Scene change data
-------------------------

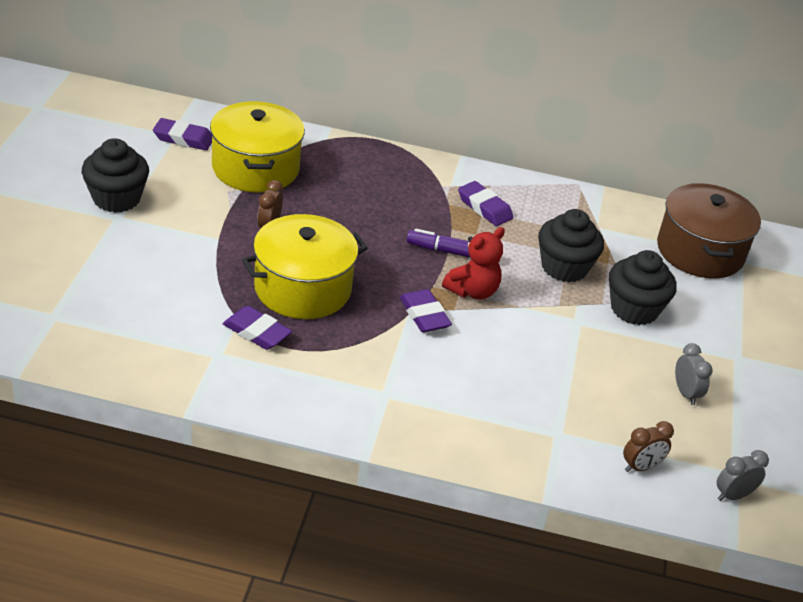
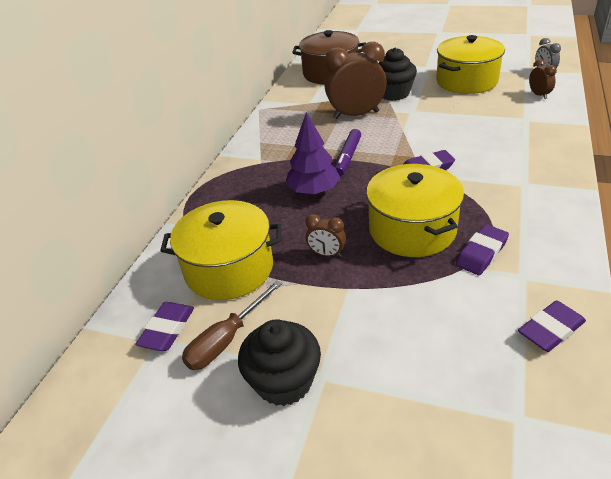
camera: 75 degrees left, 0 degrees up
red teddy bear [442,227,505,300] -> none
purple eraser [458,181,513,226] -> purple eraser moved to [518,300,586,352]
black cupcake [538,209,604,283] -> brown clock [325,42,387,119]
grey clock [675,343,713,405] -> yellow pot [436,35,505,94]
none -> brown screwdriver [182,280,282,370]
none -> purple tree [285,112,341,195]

-------------------------

▸ **What you should do**
Having located the line containing "grey clock [675,343,713,405]", set it down along with every line after it through the end of the data, reproducing each exactly.

▸ **Answer section**
grey clock [675,343,713,405] -> yellow pot [436,35,505,94]
none -> brown screwdriver [182,280,282,370]
none -> purple tree [285,112,341,195]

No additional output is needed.